+++ Data for processing +++
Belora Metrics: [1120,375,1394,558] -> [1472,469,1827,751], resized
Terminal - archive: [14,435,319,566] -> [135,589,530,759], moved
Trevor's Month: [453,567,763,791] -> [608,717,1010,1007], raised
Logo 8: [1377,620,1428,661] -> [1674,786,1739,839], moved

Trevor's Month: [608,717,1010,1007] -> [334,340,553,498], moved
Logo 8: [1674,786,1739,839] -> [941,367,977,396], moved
+++
+++ Data for processing +++
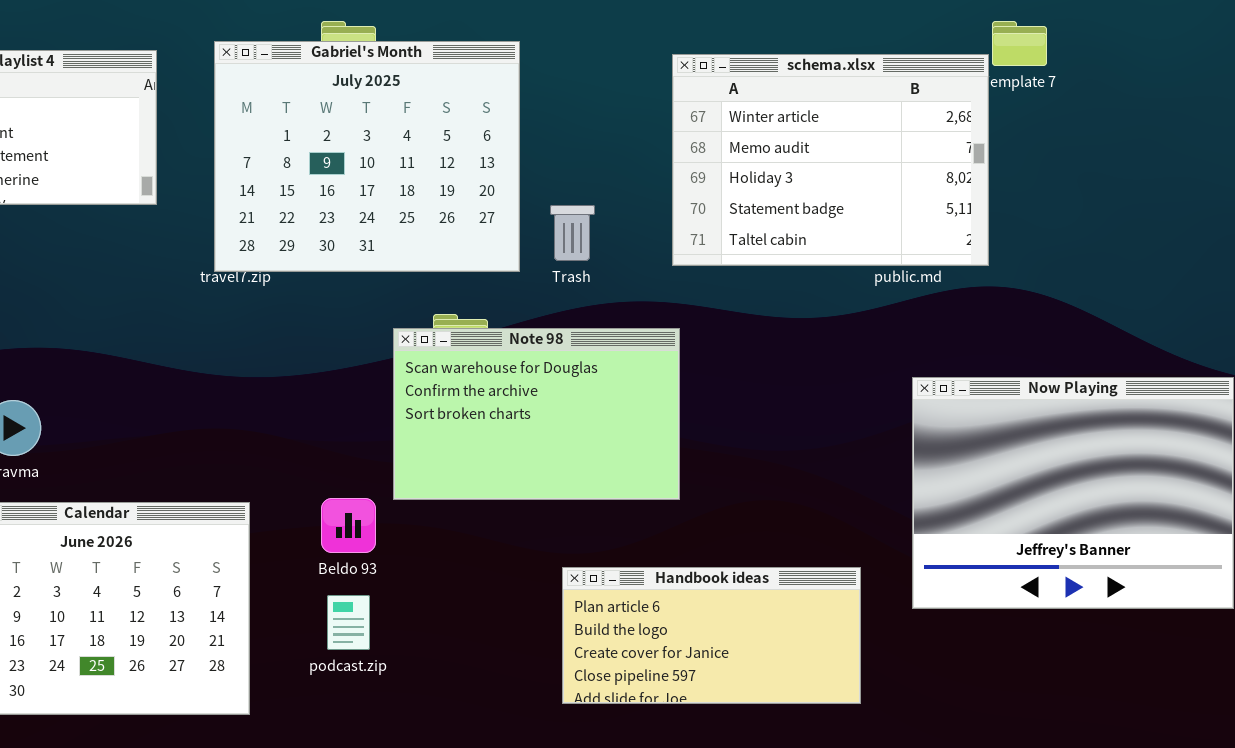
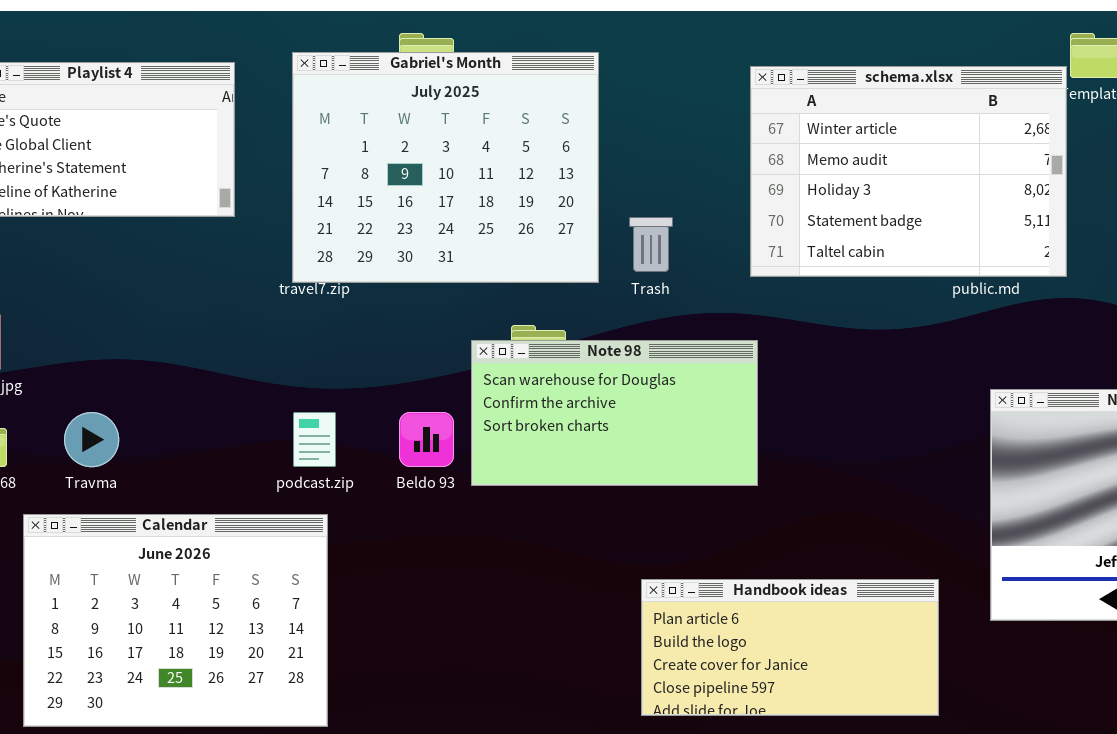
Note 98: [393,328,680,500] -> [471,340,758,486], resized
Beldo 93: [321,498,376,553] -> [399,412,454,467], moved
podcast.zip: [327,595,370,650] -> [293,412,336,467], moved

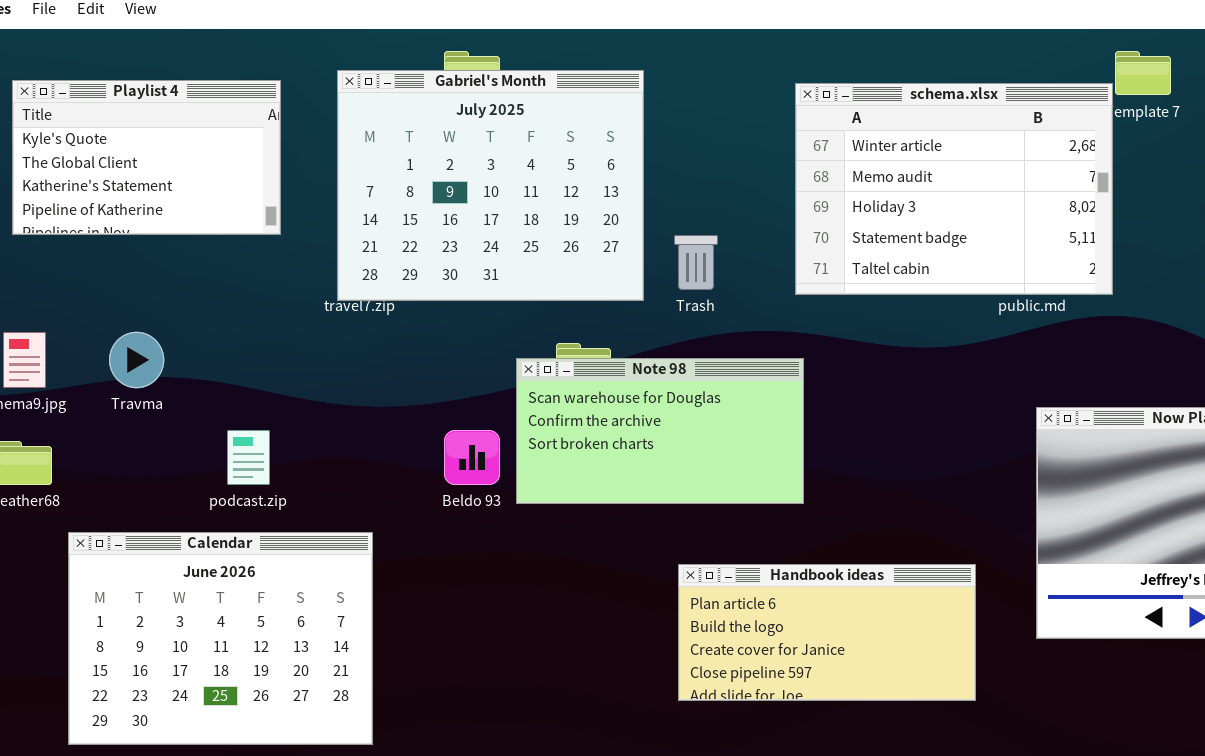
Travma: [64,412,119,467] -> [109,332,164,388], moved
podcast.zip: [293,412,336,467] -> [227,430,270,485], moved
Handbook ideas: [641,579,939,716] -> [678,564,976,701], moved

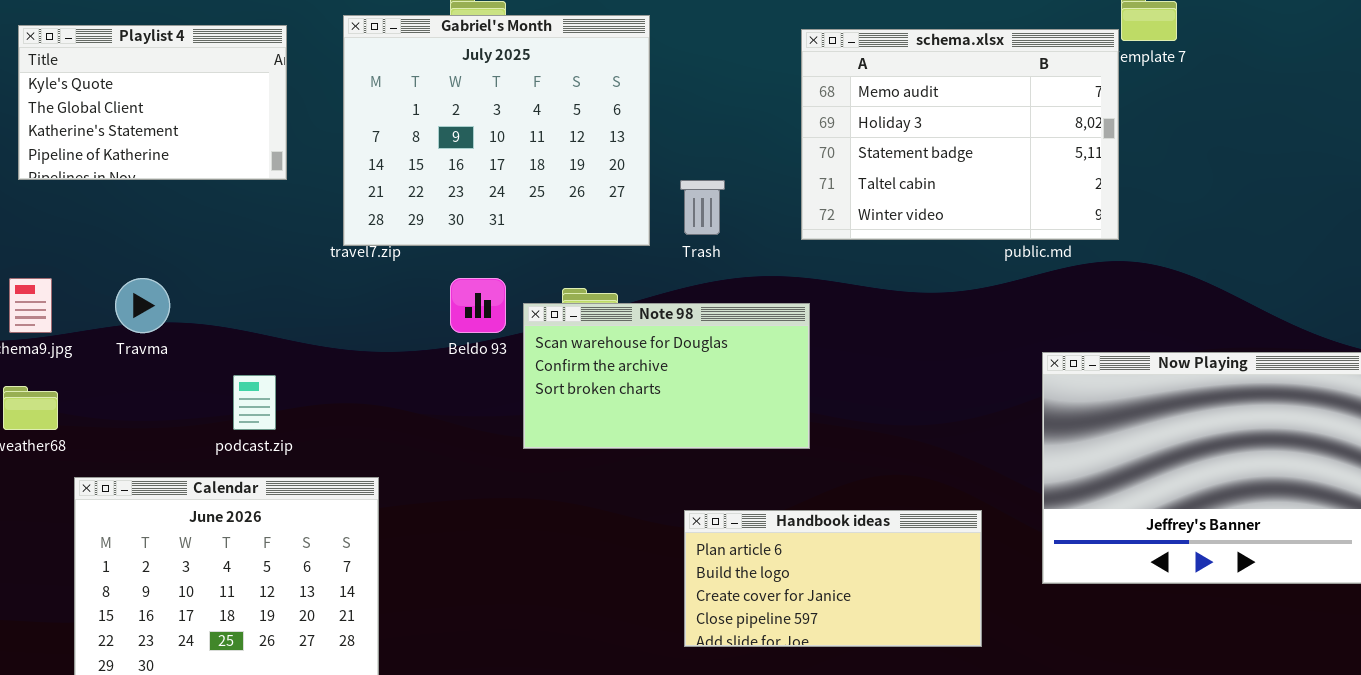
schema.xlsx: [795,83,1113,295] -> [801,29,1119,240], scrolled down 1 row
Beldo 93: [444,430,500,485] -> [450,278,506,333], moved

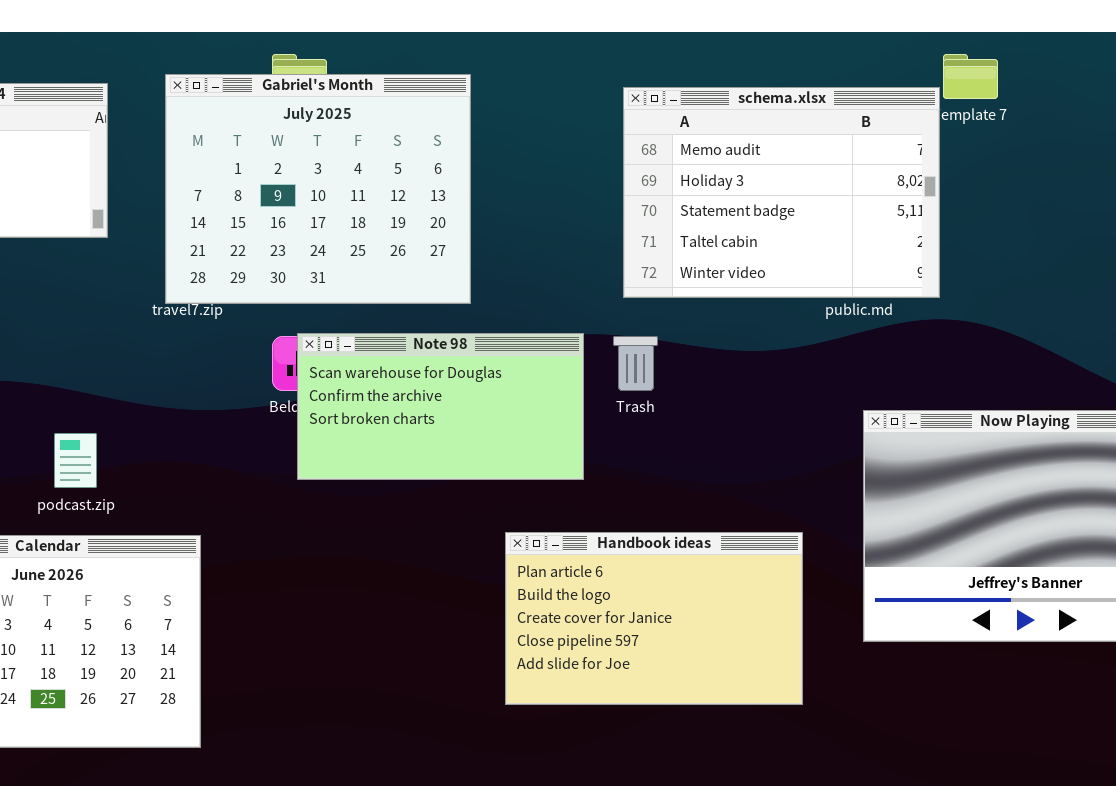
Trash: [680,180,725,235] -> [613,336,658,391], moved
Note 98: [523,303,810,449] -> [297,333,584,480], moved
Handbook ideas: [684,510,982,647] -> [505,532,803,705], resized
+++
Locate the word "Beldo" in the entries, and copy every line where it is found.

• **Result of the exercise**:
Beldo 93: [321,498,376,553] -> [399,412,454,467], moved
Beldo 93: [444,430,500,485] -> [450,278,506,333], moved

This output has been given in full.